● **Source information**
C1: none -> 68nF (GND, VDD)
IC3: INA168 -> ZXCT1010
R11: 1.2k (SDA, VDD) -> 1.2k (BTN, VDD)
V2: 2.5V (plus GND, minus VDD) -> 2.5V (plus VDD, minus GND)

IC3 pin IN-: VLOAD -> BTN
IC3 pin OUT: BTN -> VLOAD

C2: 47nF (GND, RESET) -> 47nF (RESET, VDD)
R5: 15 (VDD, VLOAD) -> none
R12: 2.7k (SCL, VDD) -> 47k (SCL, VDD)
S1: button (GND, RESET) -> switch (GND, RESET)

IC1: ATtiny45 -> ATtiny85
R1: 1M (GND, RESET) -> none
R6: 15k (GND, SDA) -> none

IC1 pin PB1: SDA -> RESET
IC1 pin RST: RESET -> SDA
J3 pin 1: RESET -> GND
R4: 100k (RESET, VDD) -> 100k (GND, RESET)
---
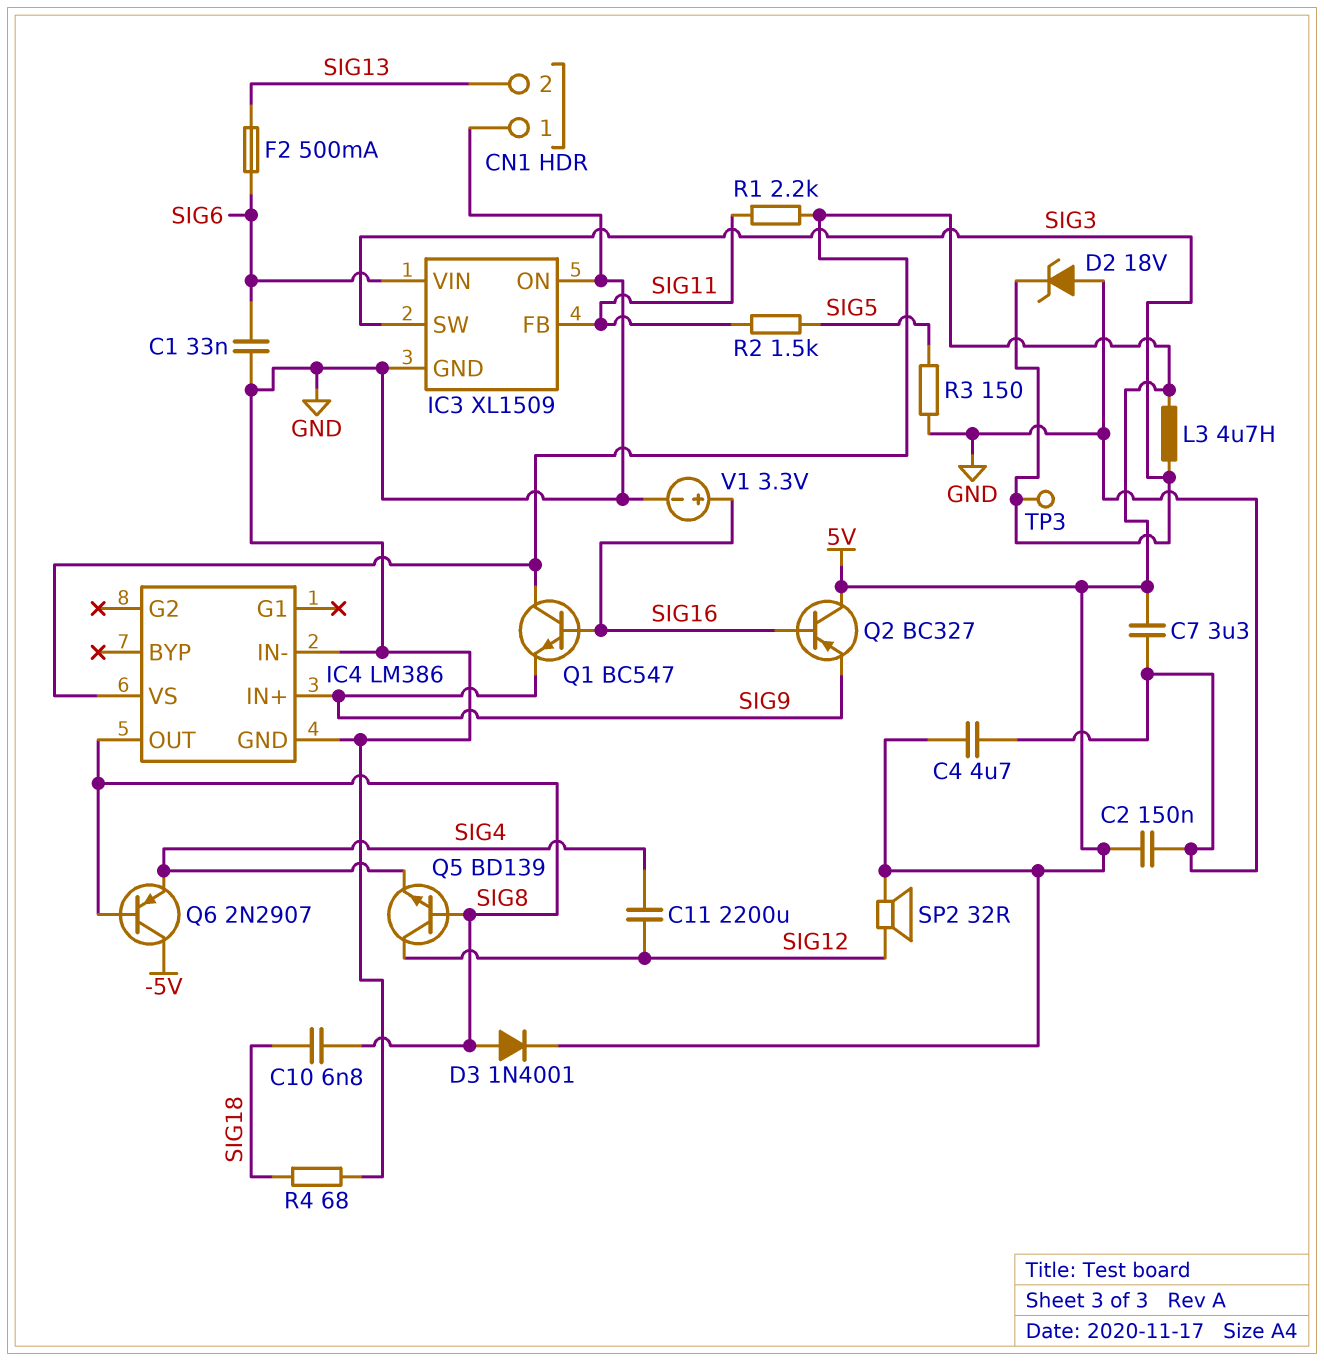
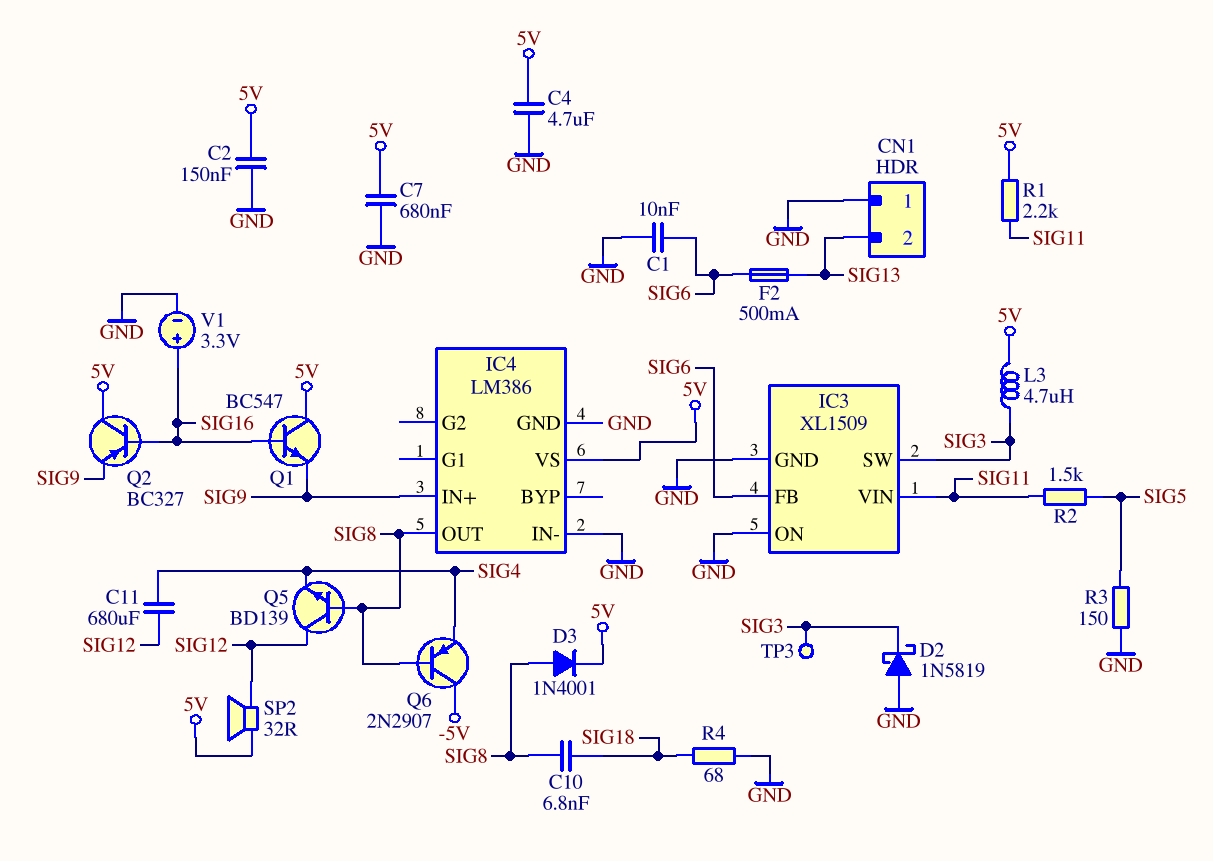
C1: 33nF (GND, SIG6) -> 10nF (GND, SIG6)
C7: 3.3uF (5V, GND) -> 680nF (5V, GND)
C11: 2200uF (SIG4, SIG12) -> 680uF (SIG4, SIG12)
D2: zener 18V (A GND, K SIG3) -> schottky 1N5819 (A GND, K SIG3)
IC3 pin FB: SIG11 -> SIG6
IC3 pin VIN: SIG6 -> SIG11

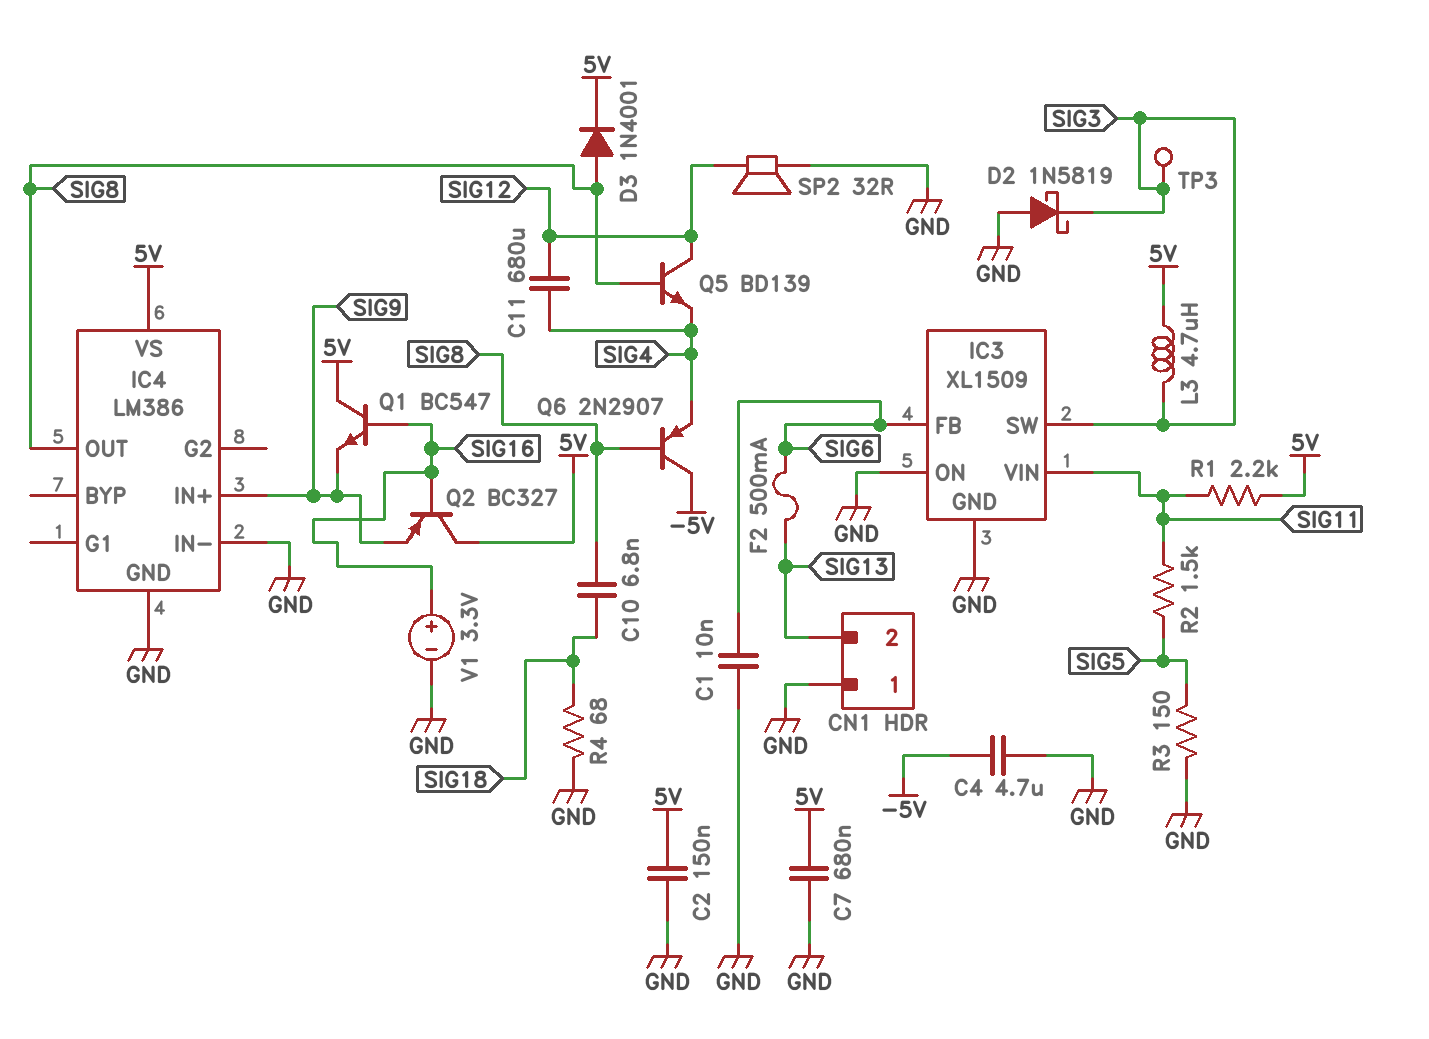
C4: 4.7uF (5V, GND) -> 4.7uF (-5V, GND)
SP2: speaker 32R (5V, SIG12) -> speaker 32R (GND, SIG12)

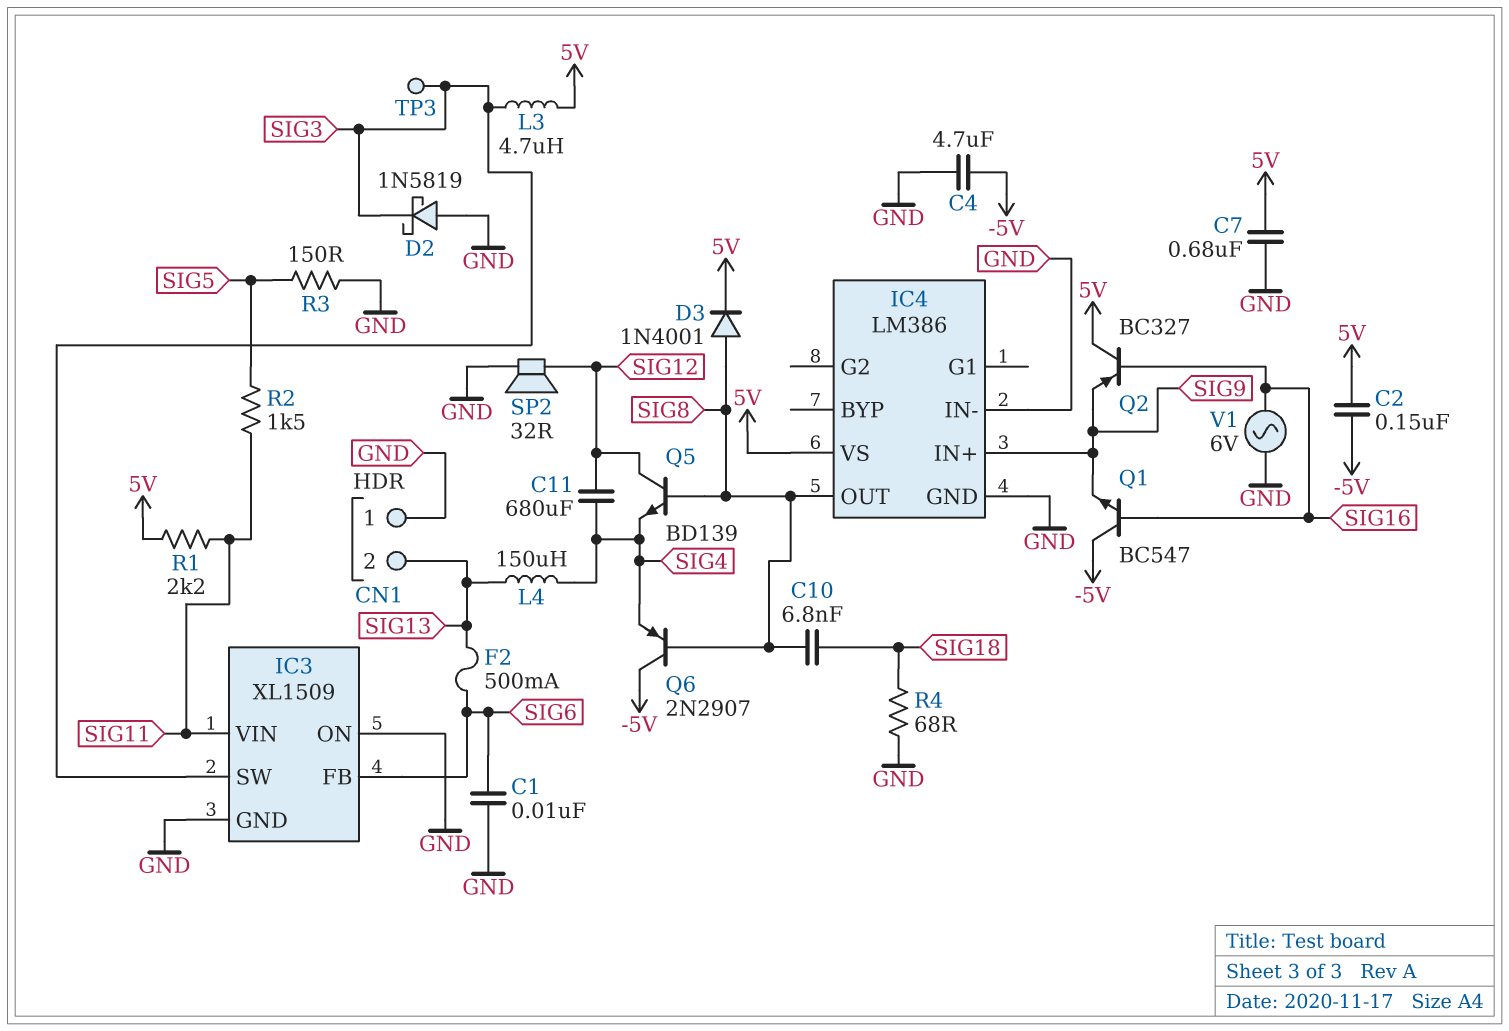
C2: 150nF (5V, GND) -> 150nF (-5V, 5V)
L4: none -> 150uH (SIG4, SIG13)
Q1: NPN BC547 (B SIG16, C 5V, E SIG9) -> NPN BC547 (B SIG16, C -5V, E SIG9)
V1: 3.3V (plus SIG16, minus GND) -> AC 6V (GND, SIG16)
* * *
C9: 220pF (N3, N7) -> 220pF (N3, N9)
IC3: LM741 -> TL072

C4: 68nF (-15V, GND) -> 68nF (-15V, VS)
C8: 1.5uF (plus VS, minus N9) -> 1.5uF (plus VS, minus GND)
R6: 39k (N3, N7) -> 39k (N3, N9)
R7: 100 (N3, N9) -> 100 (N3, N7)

● **Problem details**
The response must contain every line from the listing above in which the string "none" appears.

● **Task solution**
C1: none -> 68nF (GND, VDD)
R5: 15 (VDD, VLOAD) -> none
R1: 1M (GND, RESET) -> none
R6: 15k (GND, SDA) -> none
L4: none -> 150uH (SIG4, SIG13)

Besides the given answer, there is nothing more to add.